Dataset entries: Begin
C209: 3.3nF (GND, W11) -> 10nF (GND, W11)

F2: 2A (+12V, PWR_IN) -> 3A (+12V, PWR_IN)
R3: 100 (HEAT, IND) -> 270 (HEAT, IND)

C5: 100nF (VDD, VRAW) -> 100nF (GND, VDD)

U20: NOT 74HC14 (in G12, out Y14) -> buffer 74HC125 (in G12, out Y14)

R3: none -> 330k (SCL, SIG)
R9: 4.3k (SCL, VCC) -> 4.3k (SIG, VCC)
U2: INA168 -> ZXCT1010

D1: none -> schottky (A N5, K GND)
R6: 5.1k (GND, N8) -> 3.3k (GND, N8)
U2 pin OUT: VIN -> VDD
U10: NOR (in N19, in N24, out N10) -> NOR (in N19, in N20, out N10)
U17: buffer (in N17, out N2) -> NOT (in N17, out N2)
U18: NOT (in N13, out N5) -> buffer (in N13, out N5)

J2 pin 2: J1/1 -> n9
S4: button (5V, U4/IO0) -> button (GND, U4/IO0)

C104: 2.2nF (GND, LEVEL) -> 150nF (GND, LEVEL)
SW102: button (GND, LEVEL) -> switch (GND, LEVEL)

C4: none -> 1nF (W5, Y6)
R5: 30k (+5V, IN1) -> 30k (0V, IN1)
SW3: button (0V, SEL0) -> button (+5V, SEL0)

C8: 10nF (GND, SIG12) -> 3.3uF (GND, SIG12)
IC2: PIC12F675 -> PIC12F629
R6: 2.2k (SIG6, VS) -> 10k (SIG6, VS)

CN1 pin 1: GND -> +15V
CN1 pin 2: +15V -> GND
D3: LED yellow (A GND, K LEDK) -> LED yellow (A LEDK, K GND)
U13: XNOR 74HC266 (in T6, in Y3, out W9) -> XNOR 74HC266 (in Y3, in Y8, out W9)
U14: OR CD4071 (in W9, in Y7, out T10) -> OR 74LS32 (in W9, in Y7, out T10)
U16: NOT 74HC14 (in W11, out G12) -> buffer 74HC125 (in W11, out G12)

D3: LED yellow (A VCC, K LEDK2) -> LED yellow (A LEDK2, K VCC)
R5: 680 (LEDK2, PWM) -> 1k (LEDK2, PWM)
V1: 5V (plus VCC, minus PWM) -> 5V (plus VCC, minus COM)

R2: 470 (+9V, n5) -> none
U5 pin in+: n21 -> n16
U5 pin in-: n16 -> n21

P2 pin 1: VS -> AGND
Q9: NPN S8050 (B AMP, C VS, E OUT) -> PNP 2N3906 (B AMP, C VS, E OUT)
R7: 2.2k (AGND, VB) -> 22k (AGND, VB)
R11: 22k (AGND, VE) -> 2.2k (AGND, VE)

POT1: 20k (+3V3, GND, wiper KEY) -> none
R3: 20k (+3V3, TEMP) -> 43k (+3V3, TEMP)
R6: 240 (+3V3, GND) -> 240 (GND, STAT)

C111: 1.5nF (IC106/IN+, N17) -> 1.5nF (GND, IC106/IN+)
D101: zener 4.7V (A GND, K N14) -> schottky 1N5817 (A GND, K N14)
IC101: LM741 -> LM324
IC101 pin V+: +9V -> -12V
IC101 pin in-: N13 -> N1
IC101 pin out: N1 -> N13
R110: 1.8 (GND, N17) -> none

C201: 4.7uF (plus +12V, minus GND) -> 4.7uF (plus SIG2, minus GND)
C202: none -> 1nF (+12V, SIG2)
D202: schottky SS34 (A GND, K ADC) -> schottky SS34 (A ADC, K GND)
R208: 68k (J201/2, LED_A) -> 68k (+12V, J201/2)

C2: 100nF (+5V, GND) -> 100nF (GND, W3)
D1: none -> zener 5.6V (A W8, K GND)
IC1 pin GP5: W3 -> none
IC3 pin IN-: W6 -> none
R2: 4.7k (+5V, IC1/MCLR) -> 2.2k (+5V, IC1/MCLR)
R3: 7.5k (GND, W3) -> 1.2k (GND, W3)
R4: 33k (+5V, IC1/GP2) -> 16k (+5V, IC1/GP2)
Dataset entries: End
Exercise: Could you copy exactly the line containing "R11: 22k (AGND, VE) -> 2.2k (AGND, VE)" and each line after it through the end of the records, and nothing else?

Answer area:
R11: 22k (AGND, VE) -> 2.2k (AGND, VE)

POT1: 20k (+3V3, GND, wiper KEY) -> none
R3: 20k (+3V3, TEMP) -> 43k (+3V3, TEMP)
R6: 240 (+3V3, GND) -> 240 (GND, STAT)

C111: 1.5nF (IC106/IN+, N17) -> 1.5nF (GND, IC106/IN+)
D101: zener 4.7V (A GND, K N14) -> schottky 1N5817 (A GND, K N14)
IC101: LM741 -> LM324
IC101 pin V+: +9V -> -12V
IC101 pin in-: N13 -> N1
IC101 pin out: N1 -> N13
R110: 1.8 (GND, N17) -> none

C201: 4.7uF (plus +12V, minus GND) -> 4.7uF (plus SIG2, minus GND)
C202: none -> 1nF (+12V, SIG2)
D202: schottky SS34 (A GND, K ADC) -> schottky SS34 (A ADC, K GND)
R208: 68k (J201/2, LED_A) -> 68k (+12V, J201/2)

C2: 100nF (+5V, GND) -> 100nF (GND, W3)
D1: none -> zener 5.6V (A W8, K GND)
IC1 pin GP5: W3 -> none
IC3 pin IN-: W6 -> none
R2: 4.7k (+5V, IC1/MCLR) -> 2.2k (+5V, IC1/MCLR)
R3: 7.5k (GND, W3) -> 1.2k (GND, W3)
R4: 33k (+5V, IC1/GP2) -> 16k (+5V, IC1/GP2)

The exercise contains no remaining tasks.